== SOURCE MATERIAL ==

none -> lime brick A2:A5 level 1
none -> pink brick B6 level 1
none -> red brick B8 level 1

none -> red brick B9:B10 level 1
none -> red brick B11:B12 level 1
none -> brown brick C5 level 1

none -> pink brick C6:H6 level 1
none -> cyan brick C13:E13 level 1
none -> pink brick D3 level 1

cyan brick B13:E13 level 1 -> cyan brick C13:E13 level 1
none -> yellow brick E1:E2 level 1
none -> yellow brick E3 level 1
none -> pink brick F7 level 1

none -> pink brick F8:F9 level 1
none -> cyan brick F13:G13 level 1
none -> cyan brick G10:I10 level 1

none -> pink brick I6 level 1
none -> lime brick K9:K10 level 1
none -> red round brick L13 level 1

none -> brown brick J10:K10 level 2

===
== SOURCE MATERIAL ==

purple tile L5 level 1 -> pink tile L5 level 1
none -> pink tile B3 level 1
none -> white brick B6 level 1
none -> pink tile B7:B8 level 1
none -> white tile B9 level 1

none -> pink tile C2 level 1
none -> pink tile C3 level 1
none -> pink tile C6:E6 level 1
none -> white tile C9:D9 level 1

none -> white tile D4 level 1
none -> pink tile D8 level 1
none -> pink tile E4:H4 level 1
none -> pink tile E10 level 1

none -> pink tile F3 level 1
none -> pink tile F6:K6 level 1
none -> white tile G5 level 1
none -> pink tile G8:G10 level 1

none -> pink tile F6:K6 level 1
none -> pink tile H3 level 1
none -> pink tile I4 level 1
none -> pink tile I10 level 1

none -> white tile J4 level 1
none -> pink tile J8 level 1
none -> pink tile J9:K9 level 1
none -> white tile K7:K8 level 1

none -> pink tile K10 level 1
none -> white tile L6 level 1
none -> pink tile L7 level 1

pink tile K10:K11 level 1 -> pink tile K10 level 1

===

■ AIM OF THE TASK: Find where the line with "none -> white brick B6 level 1" sits in the material above, then copy exactly from it through the line with "pink tile K10:K11". Add no other line.

■ ANSWER SECTION:
none -> white brick B6 level 1
none -> pink tile B7:B8 level 1
none -> white tile B9 level 1

none -> pink tile C2 level 1
none -> pink tile C3 level 1
none -> pink tile C6:E6 level 1
none -> white tile C9:D9 level 1

none -> white tile D4 level 1
none -> pink tile D8 level 1
none -> pink tile E4:H4 level 1
none -> pink tile E10 level 1

none -> pink tile F3 level 1
none -> pink tile F6:K6 level 1
none -> white tile G5 level 1
none -> pink tile G8:G10 level 1

none -> pink tile F6:K6 level 1
none -> pink tile H3 level 1
none -> pink tile I4 level 1
none -> pink tile I10 level 1

none -> white tile J4 level 1
none -> pink tile J8 level 1
none -> pink tile J9:K9 level 1
none -> white tile K7:K8 level 1

none -> pink tile K10 level 1
none -> white tile L6 level 1
none -> pink tile L7 level 1

pink tile K10:K11 level 1 -> pink tile K10 level 1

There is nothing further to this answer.